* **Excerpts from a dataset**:
════════════════════

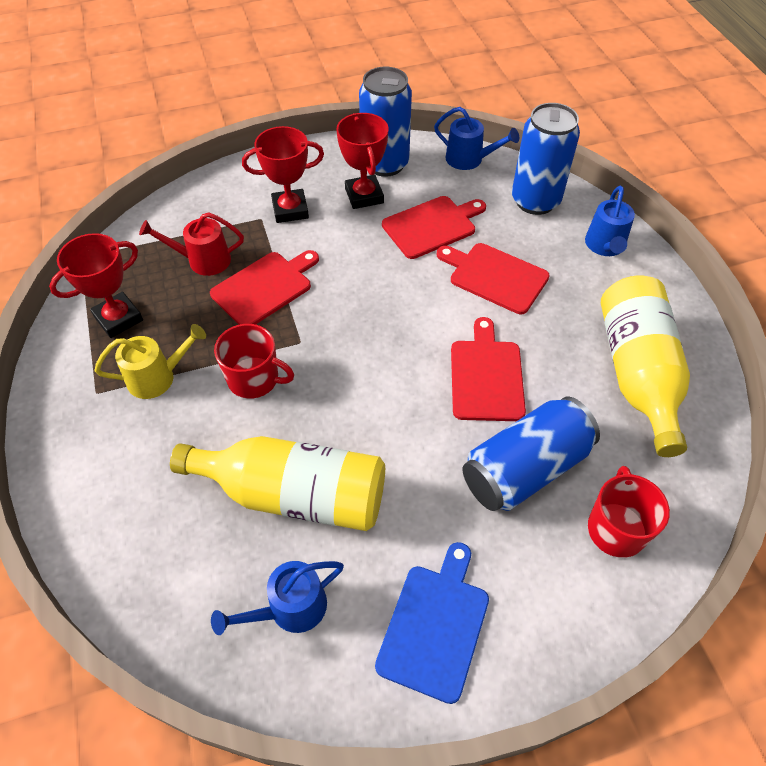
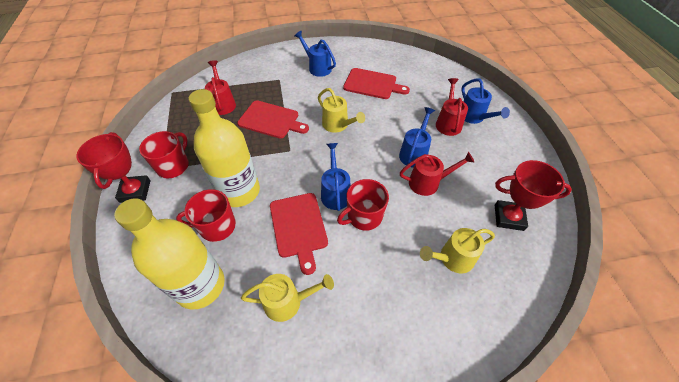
blue can: 3 -> 0
blue cutting board: 1 -> 0
blue watering can: 3 -> 4
red cutting board: 4 -> 3
red mug: 2 -> 3
red trophy: 3 -> 2
red watering can: 1 -> 3
yellow watering can: 1 -> 3

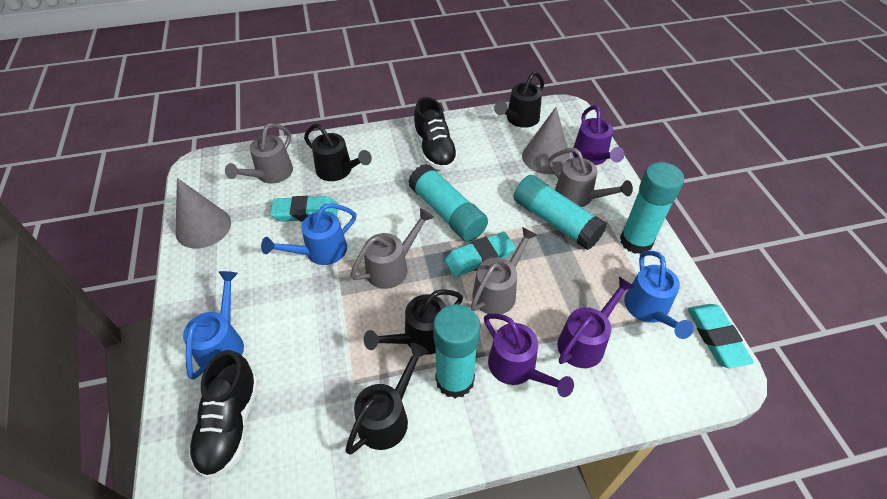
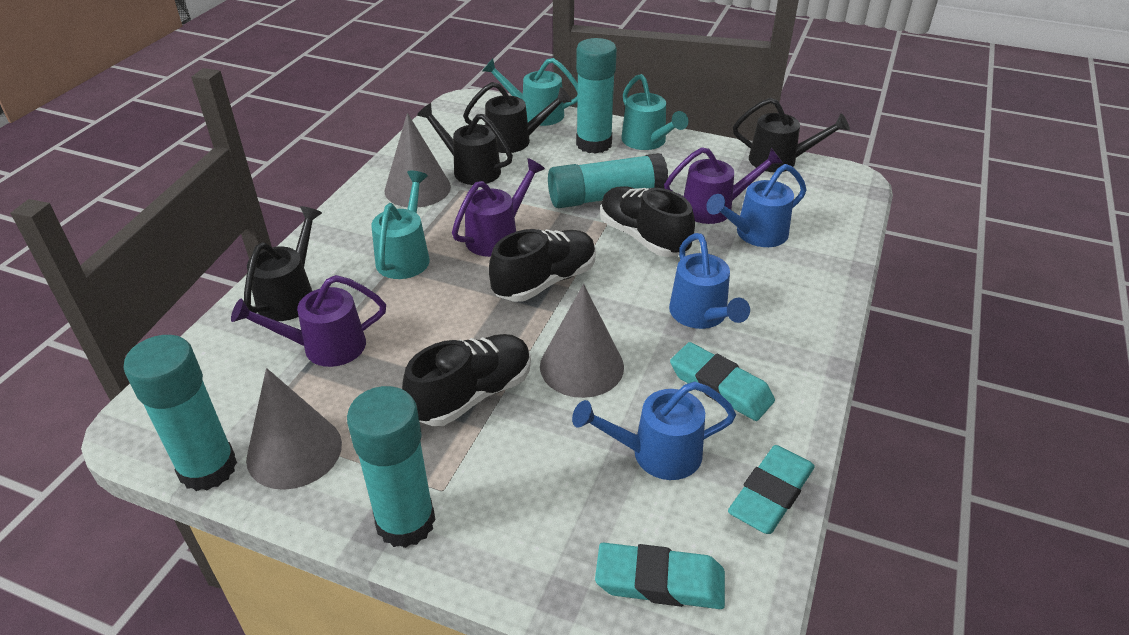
black shoe: 2 -> 3
grey cone: 2 -> 3
grey watering can: 4 -> 0
turquoise watering can: 0 -> 3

════════════════════

* **ACTIVITY**: What is needed is an exact copy of all the data, with no images in it.

* **REPLY TO THE EXERCISE**:
blue can: 3 -> 0
blue cutting board: 1 -> 0
blue watering can: 3 -> 4
red cutting board: 4 -> 3
red mug: 2 -> 3
red trophy: 3 -> 2
red watering can: 1 -> 3
yellow watering can: 1 -> 3

black shoe: 2 -> 3
grey cone: 2 -> 3
grey watering can: 4 -> 0
turquoise watering can: 0 -> 3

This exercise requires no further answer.